--- Exercise material ---

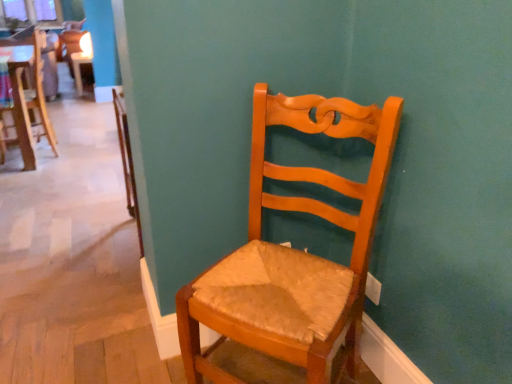
Question: From the image's perspective, is wooden chair at center, placed as the 1th chair when sorted from back to front, above or below wooden chair with woven seat cushion at center, which ranks as the first chair in front-to-back order?

Choices:
 (A) above
 (B) below

Answer: (A)

Question: From a real-world perspective, is wooden chair at center, marked as the third chair in a front-to-back arrangement, physically located above or below wooden chair with woven seat cushion at center, positioned as the 1th chair in right-to-left order?

Choices:
 (A) below
 (B) above

Answer: (A)

Question: Estimate the real-world distances between objects in this image. Which object is closer to the wooden chair at center, the 3th chair viewed from the right?

Choices:
 (A) wooden chair with woven seat cushion at center, arranged as the third chair when viewed from the back
 (B) wooden chair at center, the 2th chair when ordered from top to bottom

Answer: (B)

Question: Based on their relative distances, which object is farther from the wooden chair at center, placed as the 1th chair when sorted from back to front?

Choices:
 (A) wooden chair with woven seat cushion at center, arranged as the third chair when viewed from the back
 (B) wooden chair at center, which ranks as the 2th chair in left-to-right order

Answer: (A)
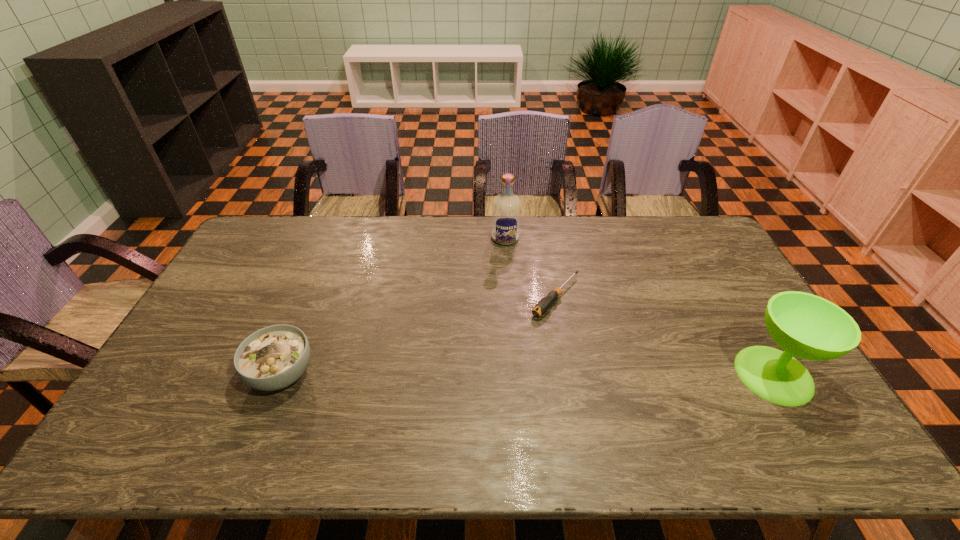
Image resolution: width=960 pixels, height=540 pixels. In order to click on object located in the near right corner section of the desktop in this screenshot , I will do `click(804, 325)`.

This screenshot has height=540, width=960. In order to click on free location at the far edge of the desktop in this screenshot , I will do `click(669, 252)`.

At what (x,y) coordinates should I click in order to perform the action: click on vacant space at the near edge of the desktop. Please return your answer as a coordinate pair (x, y). This screenshot has height=540, width=960. Looking at the image, I should click on (288, 402).

The height and width of the screenshot is (540, 960). In the image, there is a desktop. What are the coordinates of `free region at the left edge` in the screenshot? It's located at (231, 266).

Identify the location of vacant space at the right edge. (693, 285).

In the image, there is a desktop. At what (x,y) coordinates should I click in order to perform the action: click on vacant space at the far left corner. Please return your answer as a coordinate pair (x, y). Looking at the image, I should click on (281, 226).

Find the location of a particular element. The width and height of the screenshot is (960, 540). free space at the far right corner of the desktop is located at coordinates tap(671, 216).

Find the location of `blank region between the screwdriver and the soup bowl`. blank region between the screwdriver and the soup bowl is located at coordinates (419, 335).

Identify the location of free space between the second shortest object and the rightmost object. (528, 374).

Where is `free space between the vodka and the screwdriver`? This screenshot has width=960, height=540. free space between the vodka and the screwdriver is located at coordinates (531, 267).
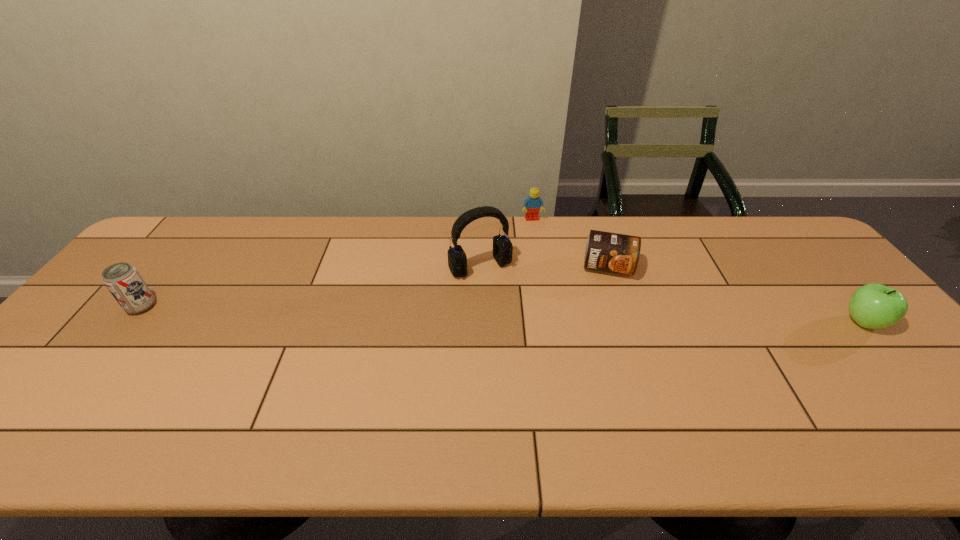
Where is `beer can`? beer can is located at coordinates (124, 282).

Where is `the rightmost object`? The image size is (960, 540). the rightmost object is located at coordinates (874, 306).

Locate an element on the screen. Lego is located at coordinates (532, 204).

Where is `the third object from left to right`? This screenshot has height=540, width=960. the third object from left to right is located at coordinates (532, 204).

Locate an element on the screen. The width and height of the screenshot is (960, 540). the fourth object from right to left is located at coordinates (502, 247).

I want to click on the tallest object, so click(x=502, y=247).

I want to click on the second object from right to left, so click(606, 251).

Identify the location of free space located on the back of the beer can. The image size is (960, 540). (183, 254).

Locate an element on the screen. blank area located on the left of the apple is located at coordinates (762, 322).

Where is `free spot located on the face of the farthest object`? The height and width of the screenshot is (540, 960). free spot located on the face of the farthest object is located at coordinates click(x=545, y=264).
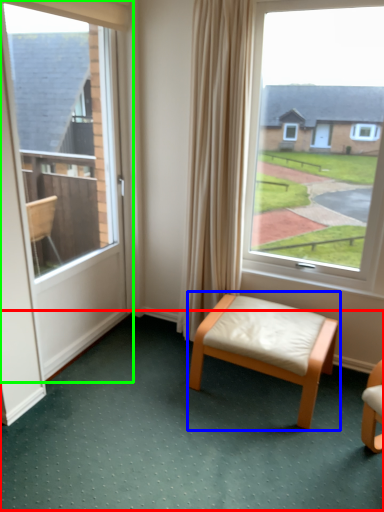
Question: Which object is the farthest from golf course (highlighted by a red box)? Choose among these: stool (highlighted by a blue box) or door (highlighted by a green box).

Choices:
 (A) stool
 (B) door

Answer: (B)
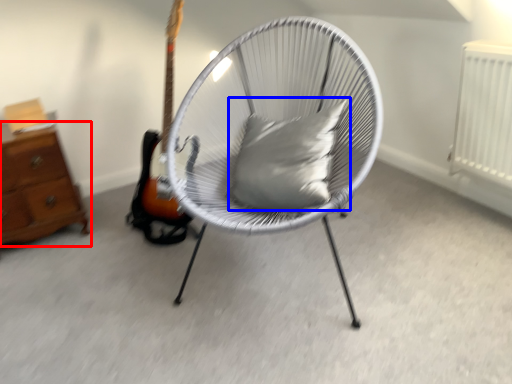
Question: Among these objects, which one is nearest to the camera, chest of drawers (highlighted by a red box) or pillow (highlighted by a blue box)?

Choices:
 (A) chest of drawers
 (B) pillow

Answer: (B)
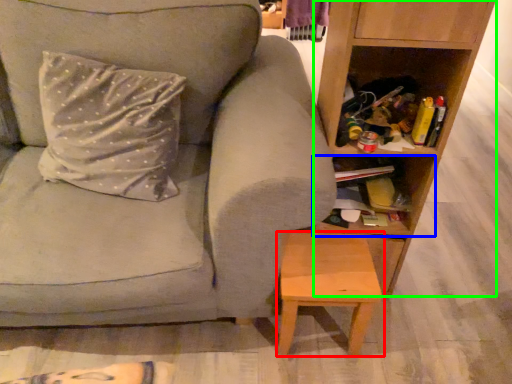
Question: Estimate the real-world distances between objects in this image. Which object is closer to stool (highlighted by a red box), cabinet (highlighted by a blue box) or shelf (highlighted by a green box)?

Choices:
 (A) cabinet
 (B) shelf

Answer: (A)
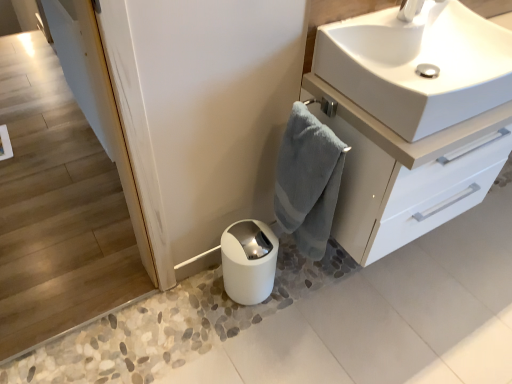
The image size is (512, 384). What are the coordinates of `free space in front of white glossy toilet paper at lower center` in the screenshot? It's located at (246, 336).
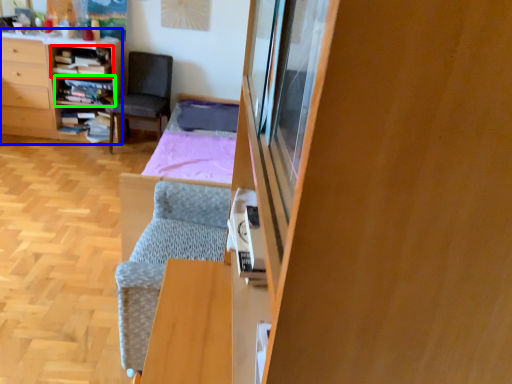
Question: Which is farther away from shelf (highlighted by a red box)? desk (highlighted by a blue box) or shelf (highlighted by a green box)?

Choices:
 (A) desk
 (B) shelf

Answer: (A)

---

# Task to carry out:
Rewrite the lines that begin with the one containing "coordinates (531, 267)." and run through the one containing "Locate an element on the screen. Lego", switching "beer can" to "soda can" and keeping everything else the same. Leave the picture out of your answer.

# Task answer:
Where is `free space between the vodka and the screwdriver`? This screenshot has width=960, height=540. free space between the vodka and the screwdriver is located at coordinates (531, 267).
Where is `soda can`? soda can is located at coordinates (124, 282).

Where is `the rightmost object`? The image size is (960, 540). the rightmost object is located at coordinates (874, 306).

Locate an element on the screen. Lego is located at coordinates (532, 204).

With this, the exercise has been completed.